Description of the task: Copy the result of filtering the entries below for lines that include the string "teapot".

Exercise inputs:
Start of Block

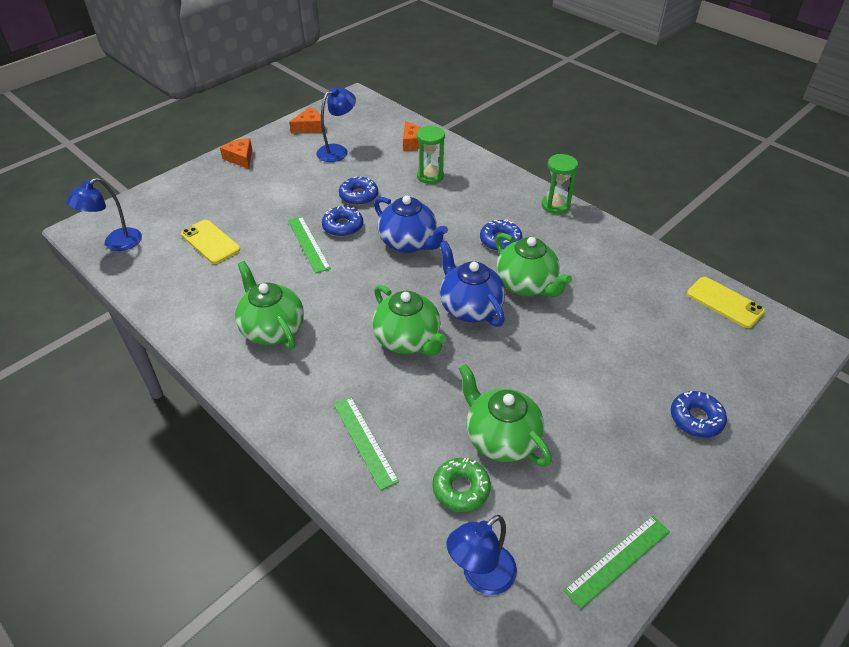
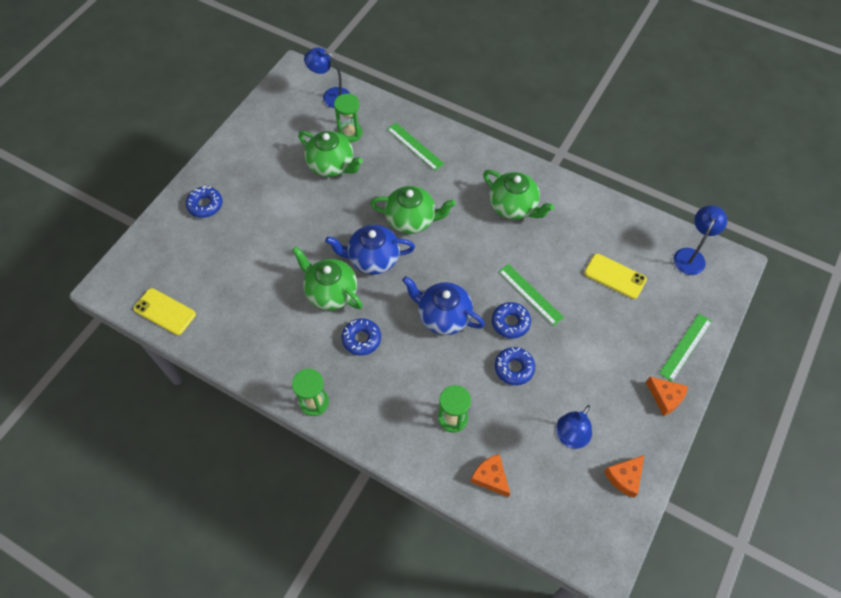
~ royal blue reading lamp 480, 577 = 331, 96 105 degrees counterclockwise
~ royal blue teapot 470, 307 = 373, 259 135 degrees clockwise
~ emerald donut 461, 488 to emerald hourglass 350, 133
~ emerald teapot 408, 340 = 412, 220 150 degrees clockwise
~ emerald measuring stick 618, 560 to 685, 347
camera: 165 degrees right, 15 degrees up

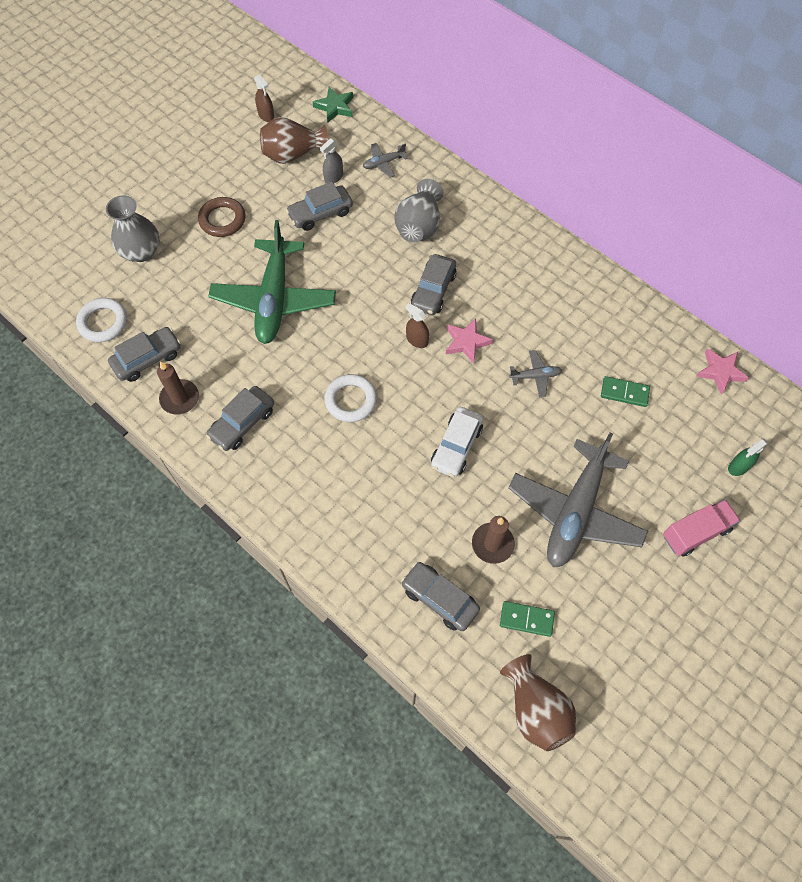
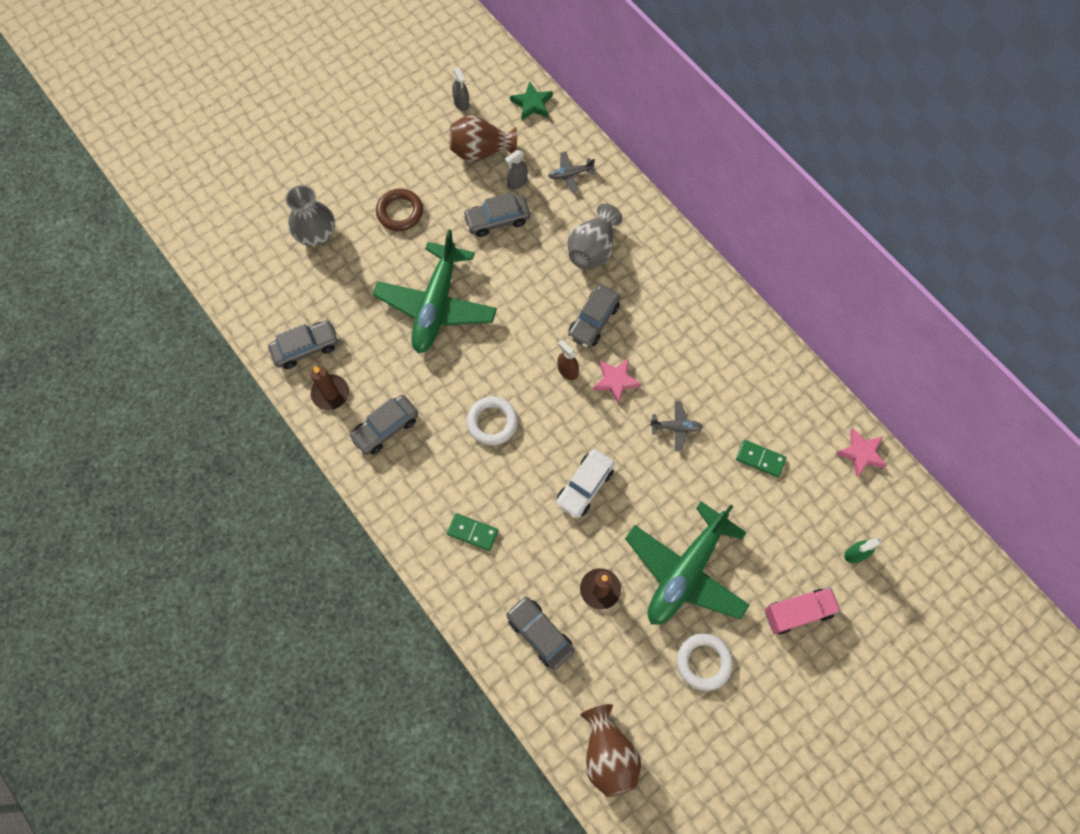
~ emerald domino piece 526, 619 to 472, 532
~ brown sprayer 266, 115 to ash-grey sprayer 461, 103
~ ash-grey aeroplane 575, 511 to emerald aeroplane 685, 571
~ snow-white torus 103, 322 to 703, 662
camera: 10 degrees right, 5 degrees up

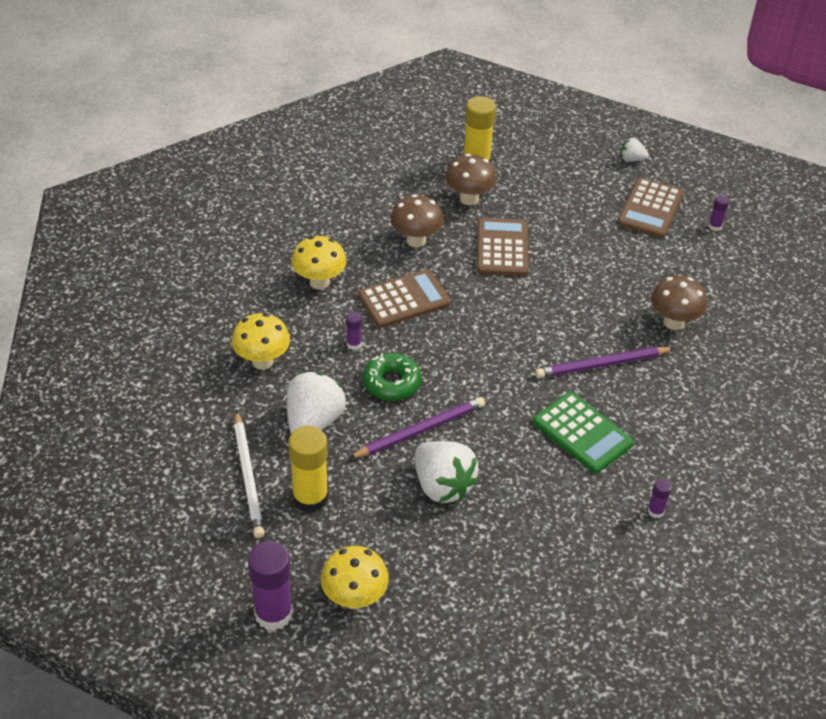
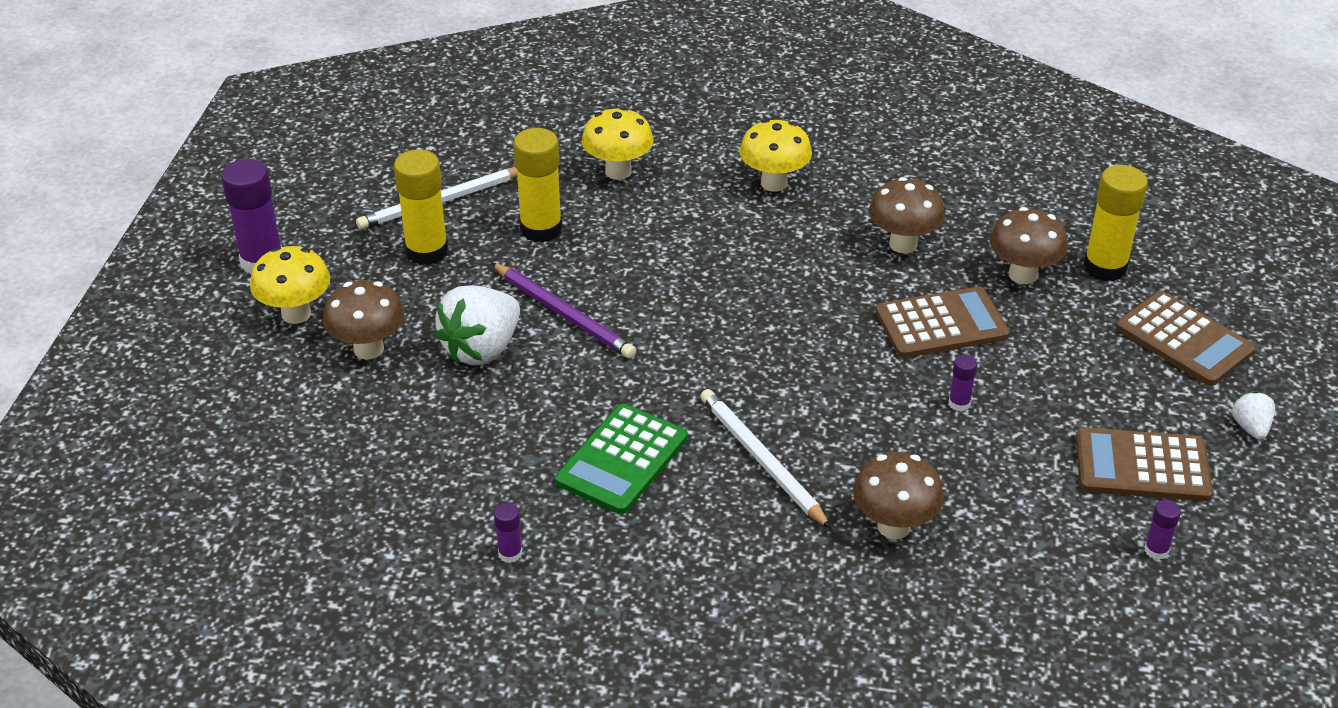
+ brown fungus 368, 349
~ snow-white toy strawberry 313, 422 to yellow stick of glue 541, 229
~ royal purple lead pencil 602, 365 to snow-white lead pencil 761, 460
~ royal purple stick of glue 354, 344 to 959, 403
~ brown pocket calculator 404, 299 to 1184, 339
- emerald donut 391, 382
camera: 75 degrees right, 5 degrees down

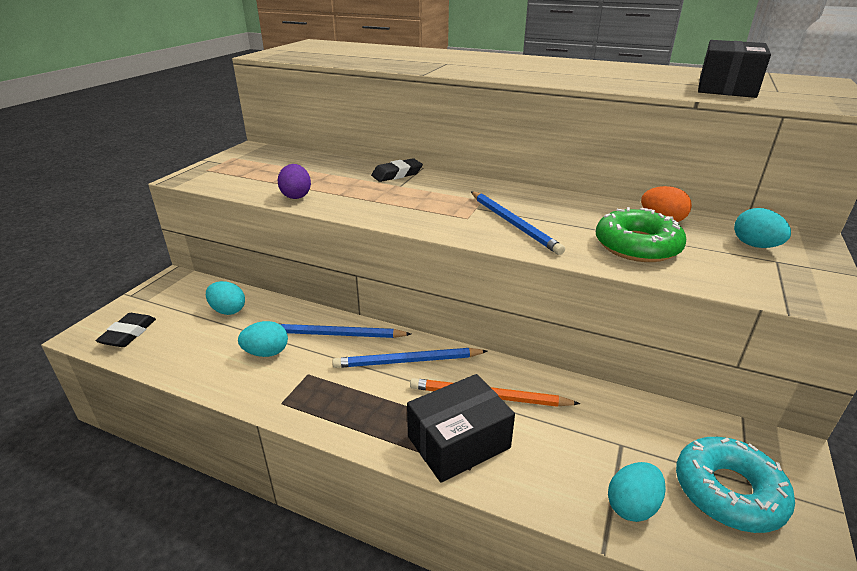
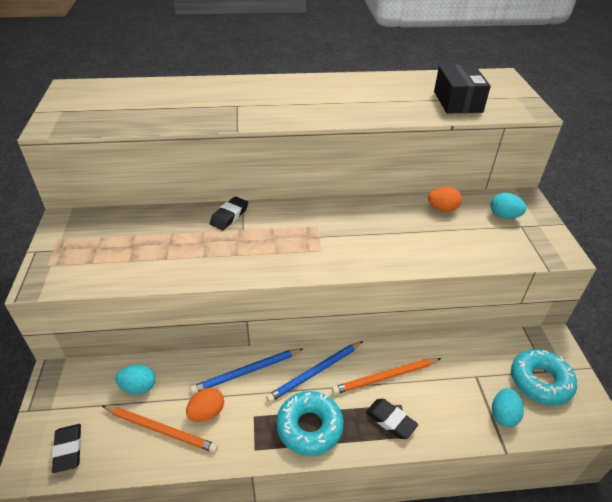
+ bright orange lead pencil 161, 429
~ teal egg 266, 353 to bright orange egg 207, 412
+ teal donut 309, 427
~ black parcel 458, 442 to black gum eraser 390, 421
- royal purple egg 296, 196
- royal blue lead pencil 513, 224
- emerald donut 637, 246
camera: 30 degrees left, 10 degrees up

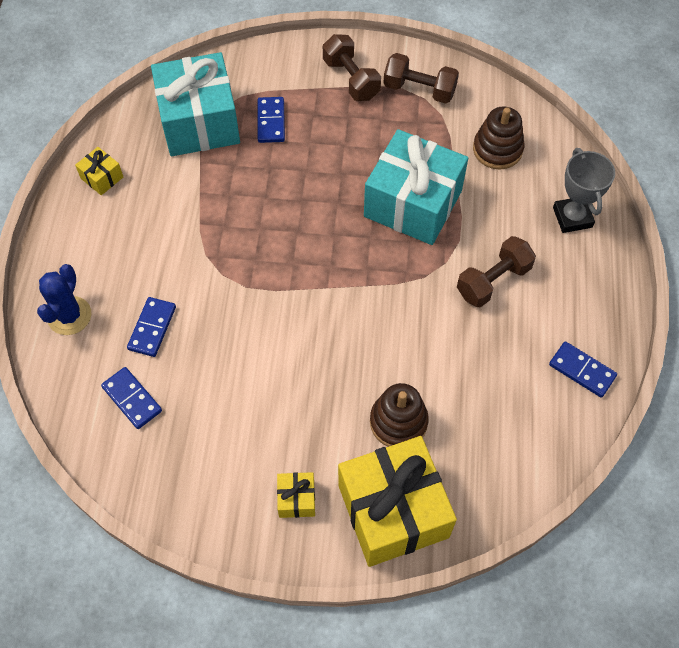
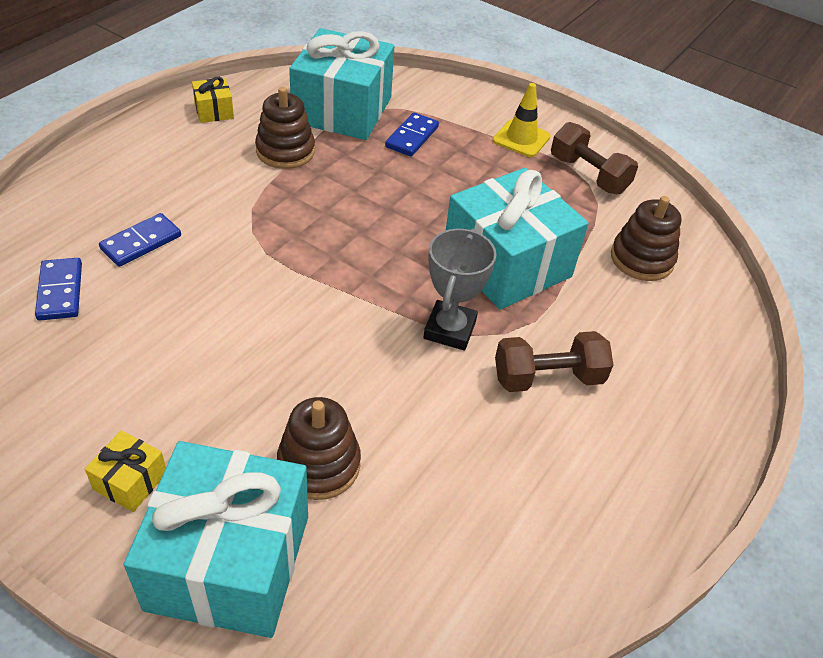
~ yellow gift 393, 511 to teal gift 229, 561
+ brown stacking toy 285, 151
~ ash-grey prize cup 572, 217 to 450, 330
~ brown free weight 351, 79 to yellow road cone 521, 138
- royal blue saguaro cactus 69, 316
- royal blue domino piece 582, 370
camera: 25 degrees right, 15 degrees down

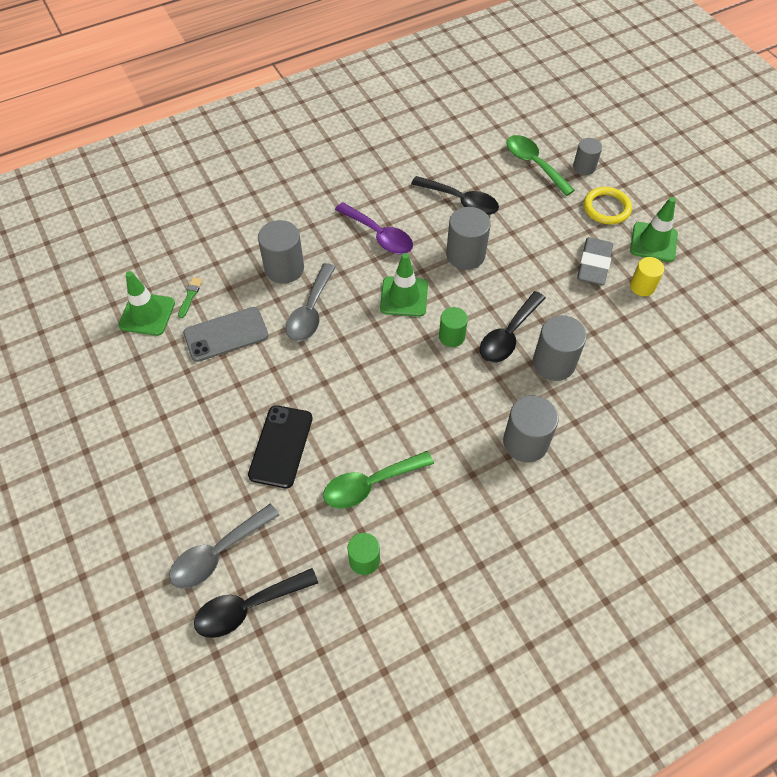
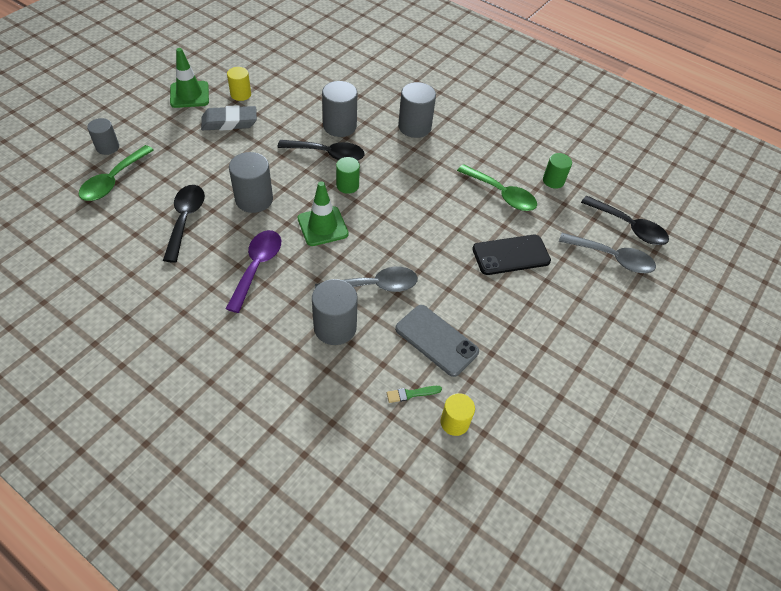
~ emerald road cone 147, 314 to yellow cylinder shape 454, 422
- yellow torus 606, 208
camera: 120 degrees left, 5 degrees down

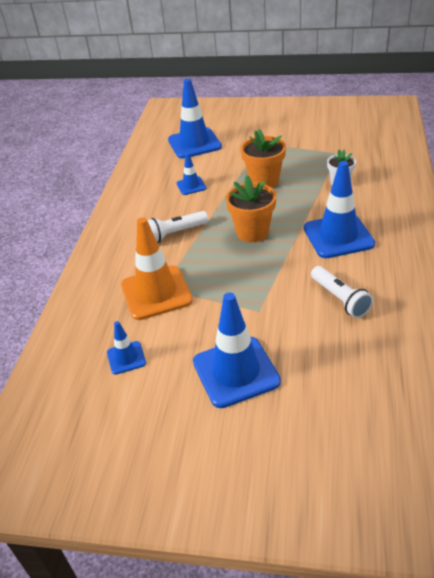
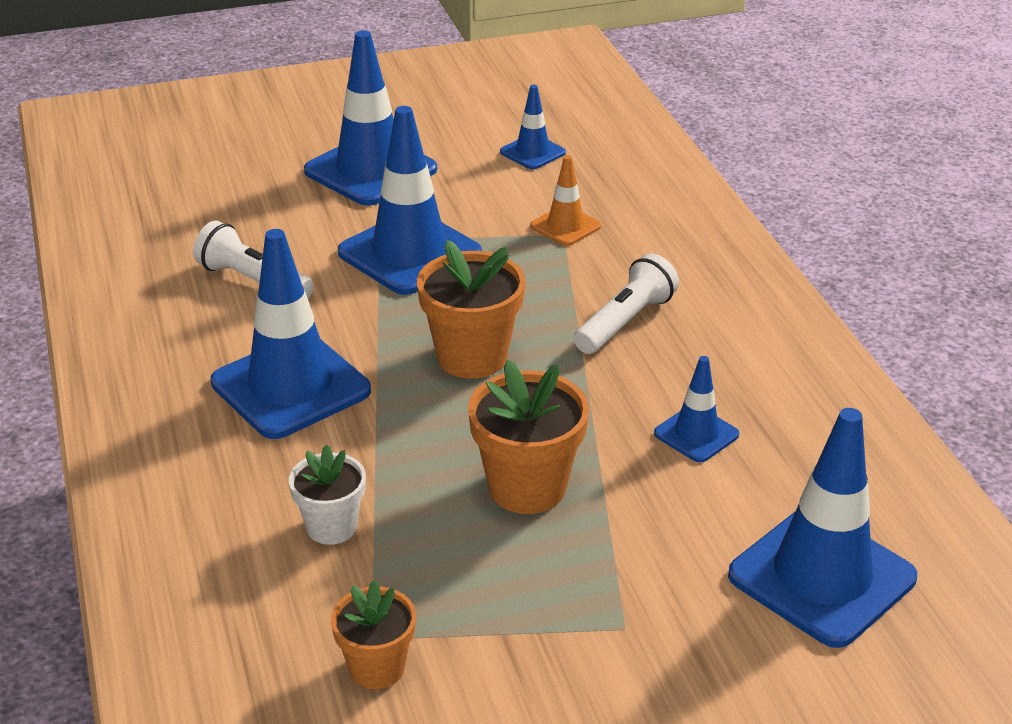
+ bright orange flower pot 377, 668
+ royal blue road cone 409, 253
~ bright orange road cone 156, 293 = 565, 226 x0.51
camera: 150 degrees right, 5 degrees down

End of Block

Result of the exercise:
~ royal blue teapot 470, 307 = 373, 259 135 degrees clockwise
~ emerald teapot 408, 340 = 412, 220 150 degrees clockwise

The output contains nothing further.